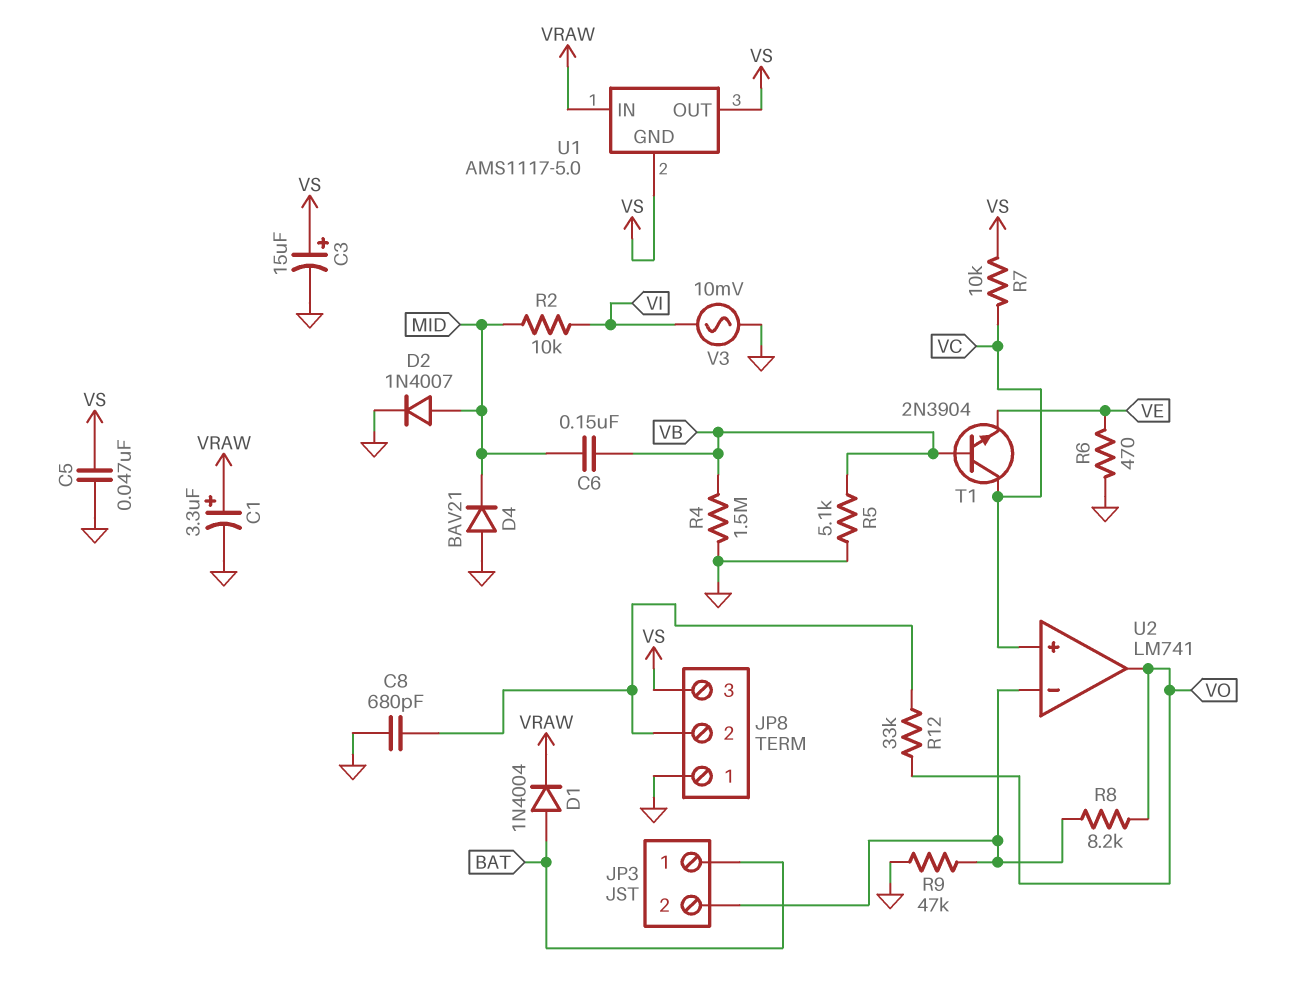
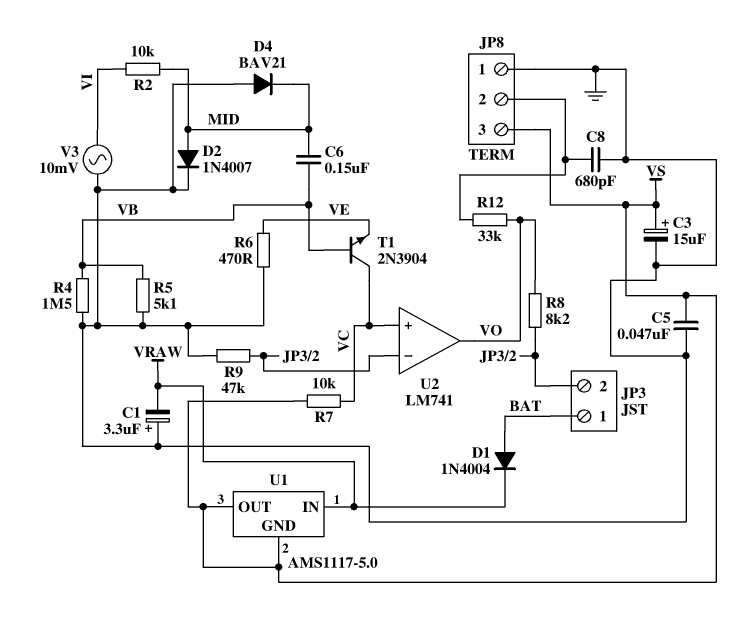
C1: 3.3uF (plus VRAW, minus GND) -> 3.3uF (plus GND, minus VRAW)

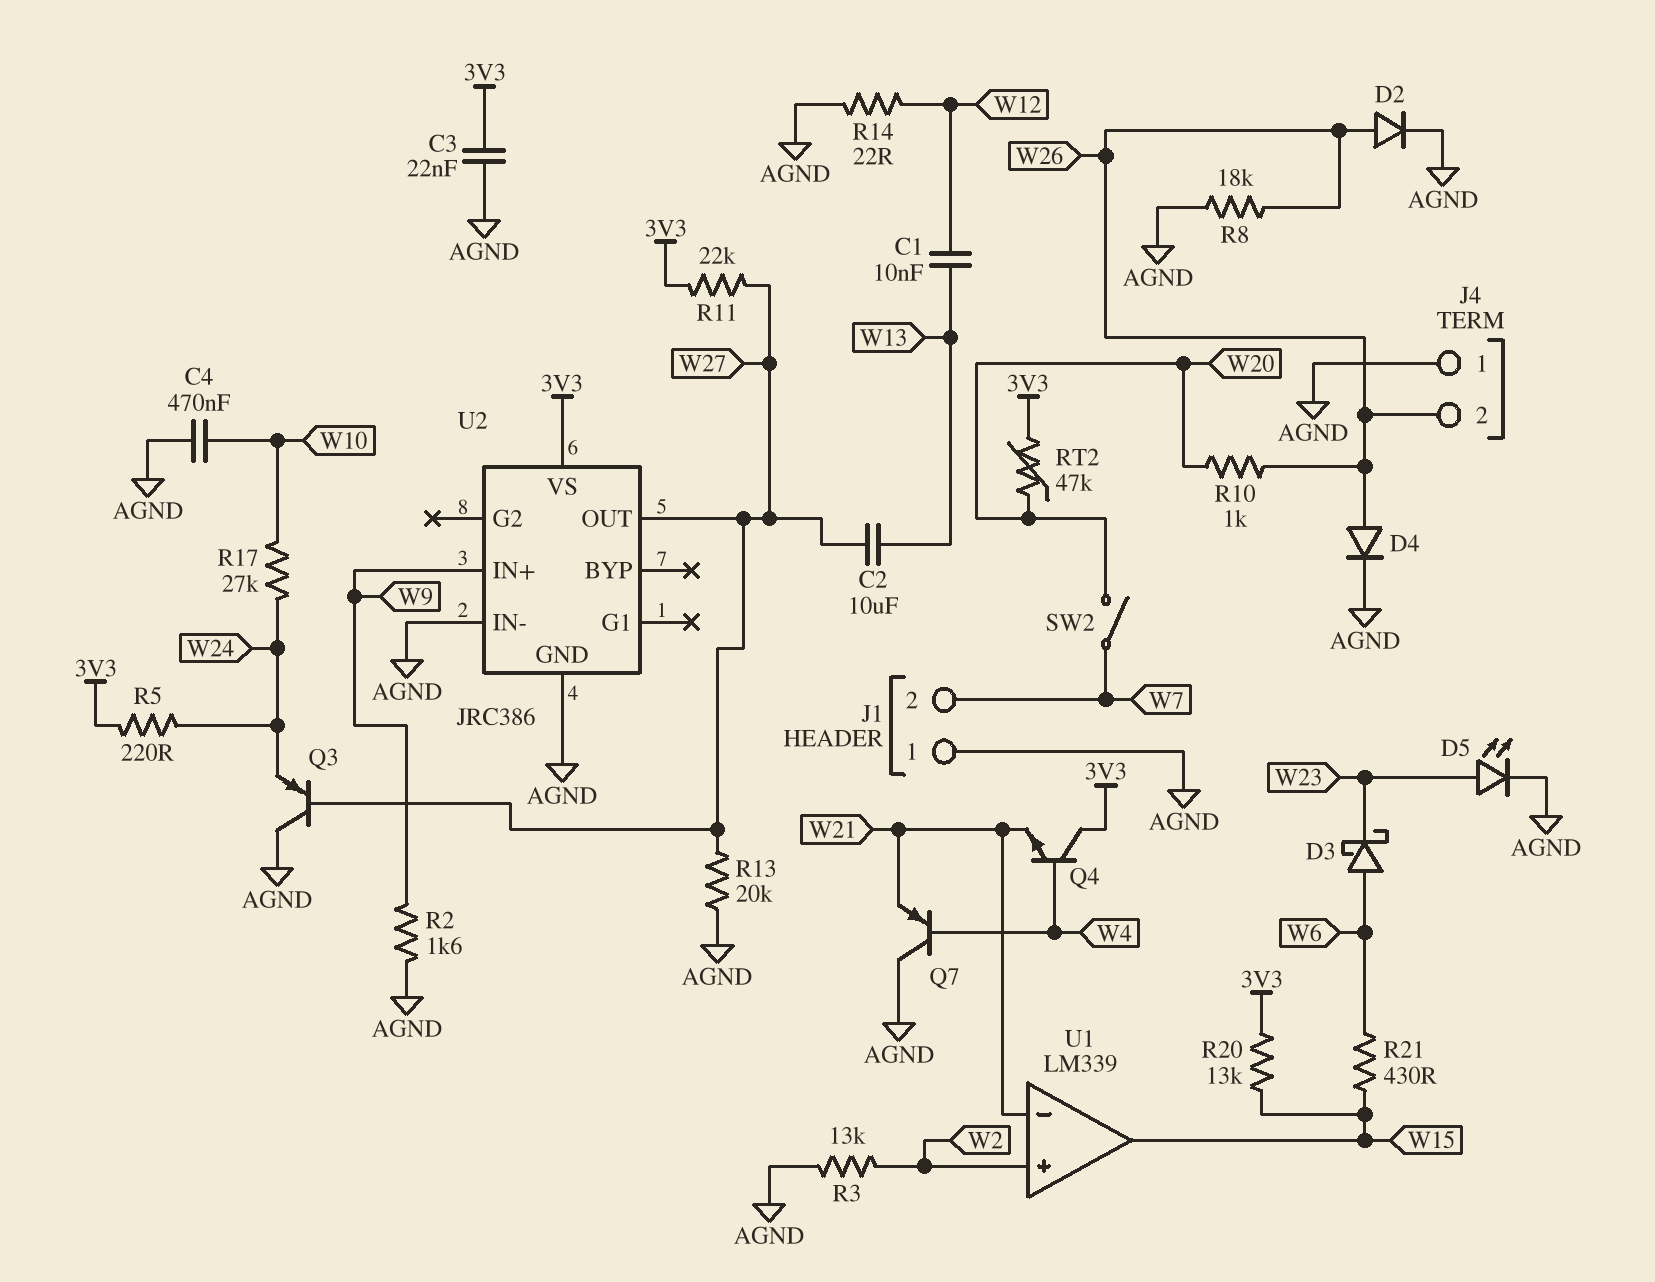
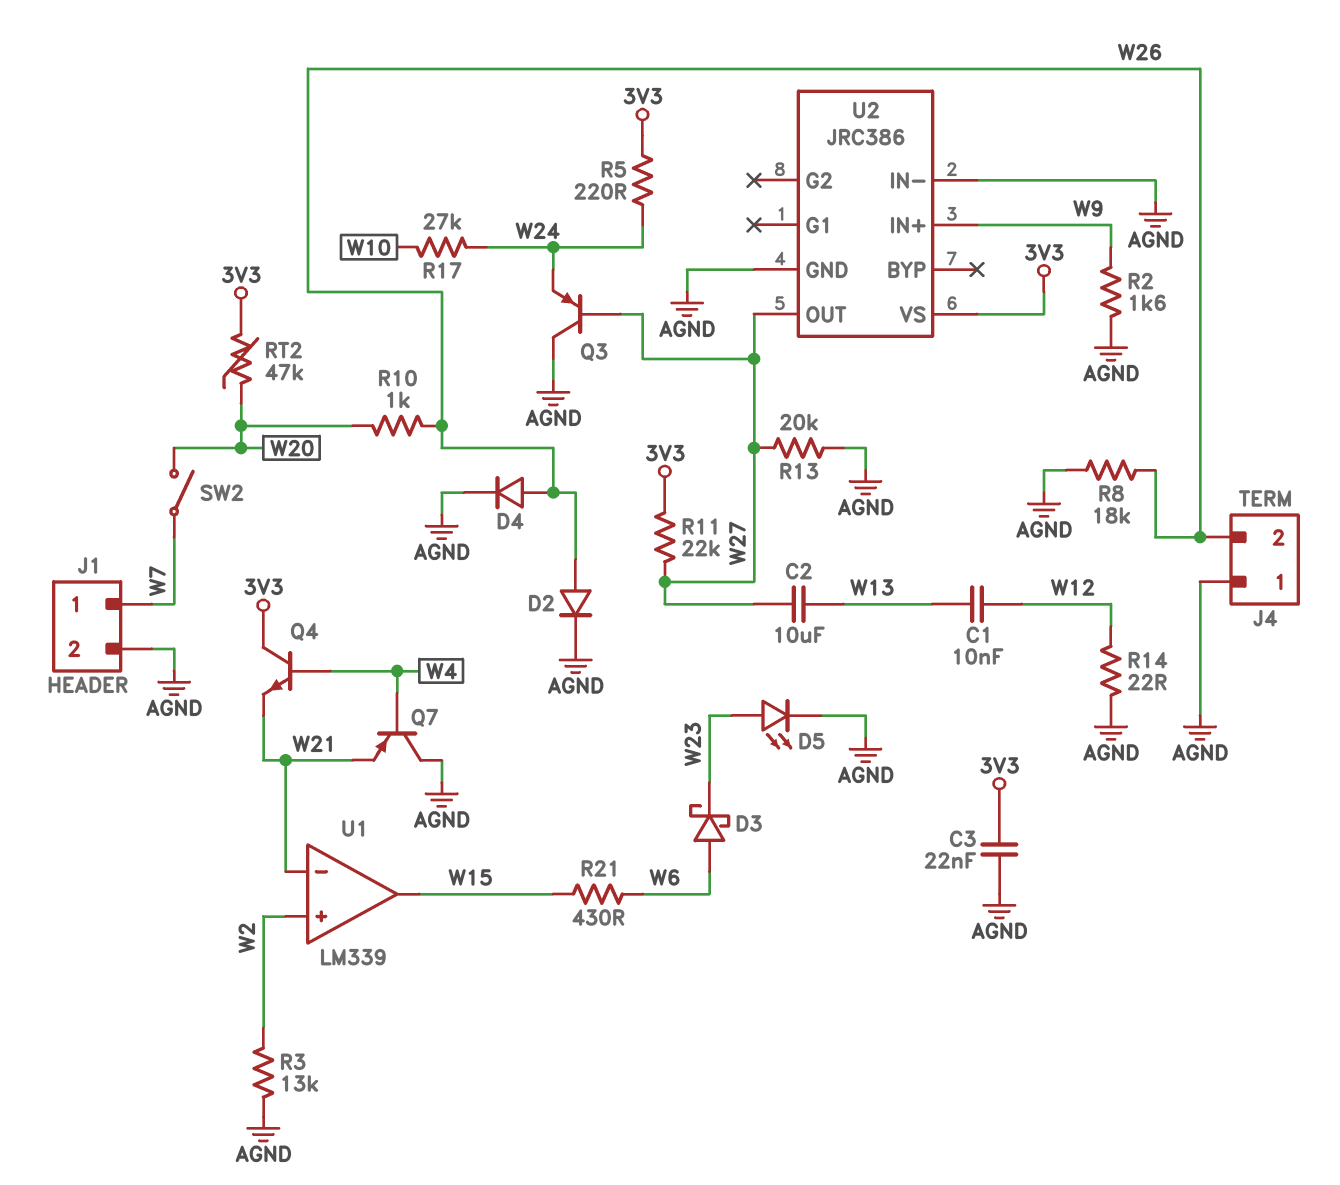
C4: 470nF (AGND, W10) -> none
J1 pin 1: AGND -> W7
J1 pin 2: W7 -> AGND
R20: 13k (3V3, W15) -> none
• • • • • • •
## What is being asked
The response consists of the data above printed line for line, with no pictures.

## Answer
C1: 3.3uF (plus VRAW, minus GND) -> 3.3uF (plus GND, minus VRAW)

C4: 470nF (AGND, W10) -> none
J1 pin 1: AGND -> W7
J1 pin 2: W7 -> AGND
R20: 13k (3V3, W15) -> none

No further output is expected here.